What you are asked to do>
Produce as output only the lines below starting at the line with "C4: 4.7uF (plus" and continuing through the line with "R6: 270k (0V, SIG3) -> 220 (0V, SIG3)", each one exactly as written.

Extracted entries>
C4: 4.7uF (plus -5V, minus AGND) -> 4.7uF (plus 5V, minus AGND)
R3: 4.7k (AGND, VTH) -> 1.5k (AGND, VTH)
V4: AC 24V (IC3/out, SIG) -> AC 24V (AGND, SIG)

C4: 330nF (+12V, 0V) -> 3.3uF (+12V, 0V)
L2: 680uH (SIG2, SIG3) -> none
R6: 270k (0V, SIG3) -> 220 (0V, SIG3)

---

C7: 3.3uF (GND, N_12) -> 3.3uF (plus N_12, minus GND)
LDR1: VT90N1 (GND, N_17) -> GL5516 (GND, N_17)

Solution for this task>
C4: 4.7uF (plus -5V, minus AGND) -> 4.7uF (plus 5V, minus AGND)
R3: 4.7k (AGND, VTH) -> 1.5k (AGND, VTH)
V4: AC 24V (IC3/out, SIG) -> AC 24V (AGND, SIG)

C4: 330nF (+12V, 0V) -> 3.3uF (+12V, 0V)
L2: 680uH (SIG2, SIG3) -> none
R6: 270k (0V, SIG3) -> 220 (0V, SIG3)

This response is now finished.